▶ **ASSIGNED TASK**
In the records, find every line with the word "Bellux" and copy it out.

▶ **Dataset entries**

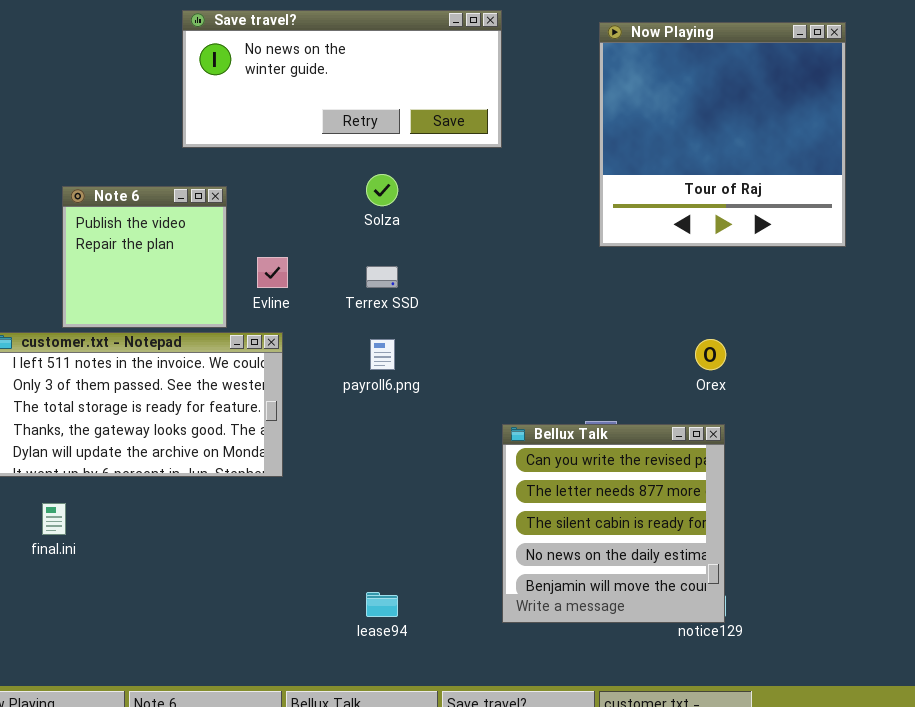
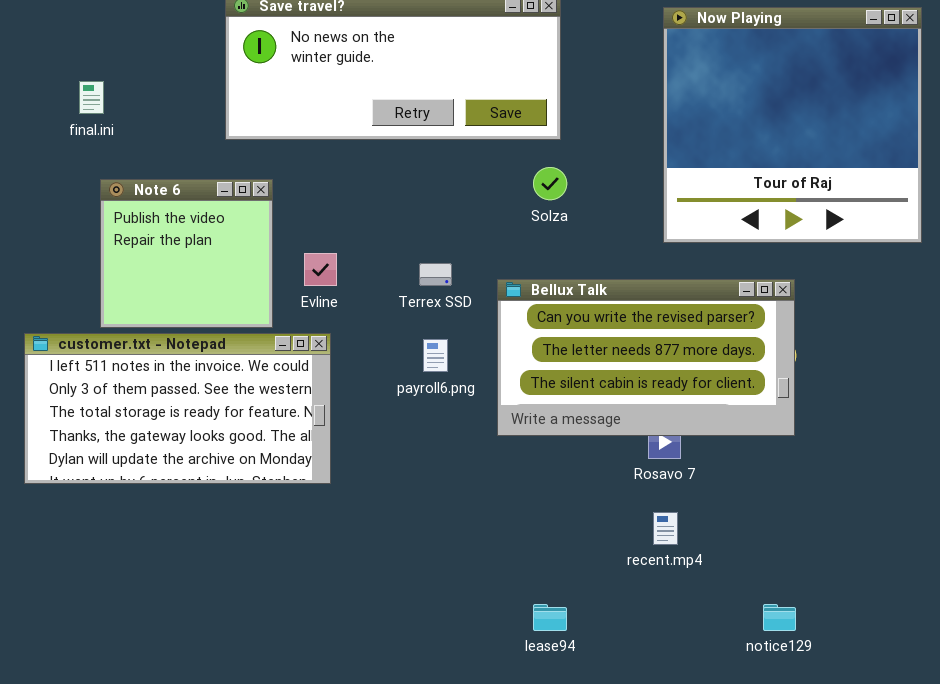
Solza: [366,174,398,206] -> [533,167,567,200], moved
Bellux Talk: [502,424,725,623] -> [497,279,795,436], moved, resized
final.ini: [42,503,66,535] -> [79,81,104,114], moved
lease94: [366,592,398,617] -> [533,604,567,631], moved

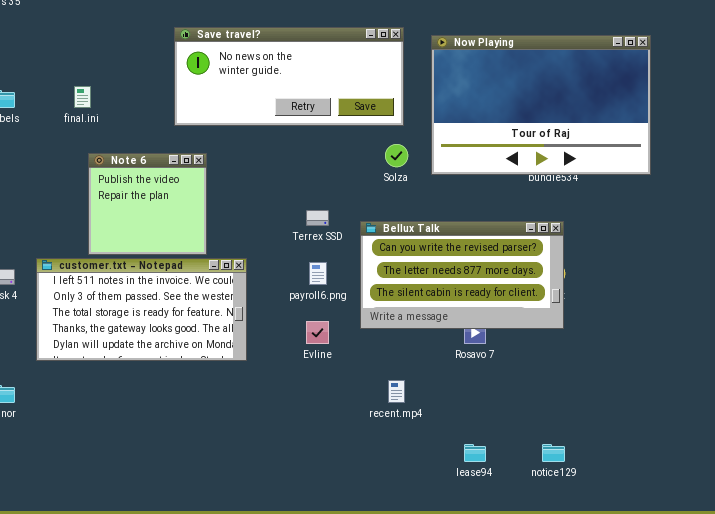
Now Playing: [663,7,922,243] -> [431,35,651,175], resized
Evline: [304,253,337,286] -> [306,321,329,344], moved
recent.mp4: [653,512,678,545] -> [388,380,405,403], moved
lease94: [533,604,567,631] -> [464,444,486,462], moved

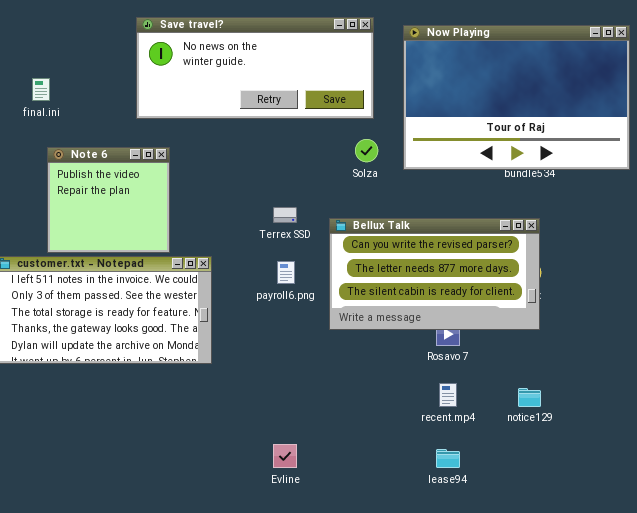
Evline: [306,321,329,344] -> [273,444,297,468], moved
recent.mp4: [388,380,405,403] -> [439,383,457,407], moved
notice129: [542,444,565,462] -> [518,388,541,407], moved

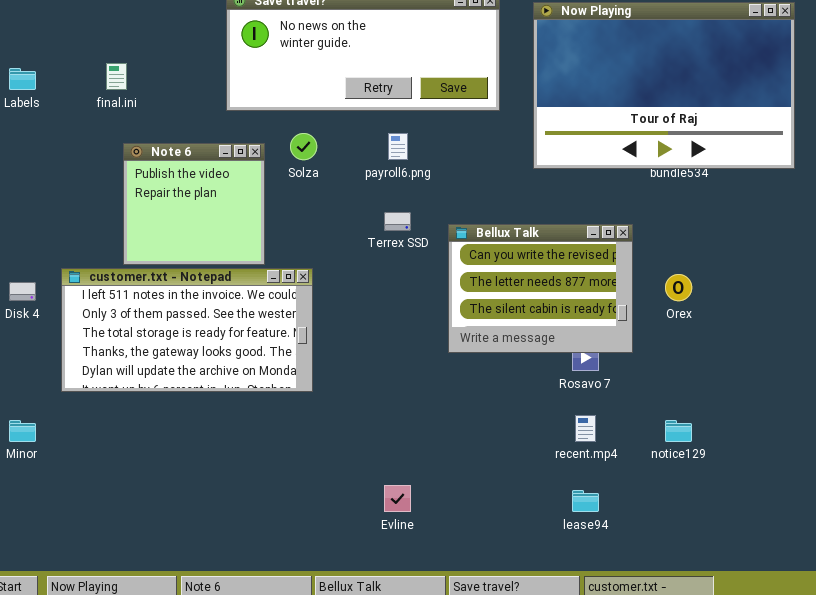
Solza: [355,139,378,162] -> [290,133,317,160], moved
Bellux Talk: [329,218,540,330] -> [448,224,633,353], resized
payroll6.png: [277,261,295,284] -> [388,133,408,160], moved

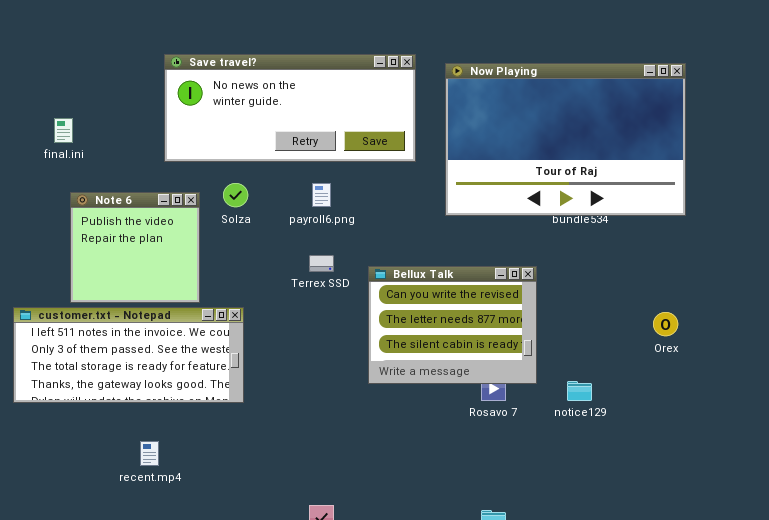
customer.txt - Notepad: [61,268,313,392] -> [13,307,244,403], resized
Orex: [665,274,692,301] -> [653,312,678,336], moved
recent.mp4: [575,415,596,442] -> [140,441,159,466], moved
notice129: [665,420,692,442] -> [567,381,592,401], moved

▶ **FINISHED EXERCISE**
Bellux Talk: [502,424,725,623] -> [497,279,795,436], moved, resized
Bellux Talk: [329,218,540,330] -> [448,224,633,353], resized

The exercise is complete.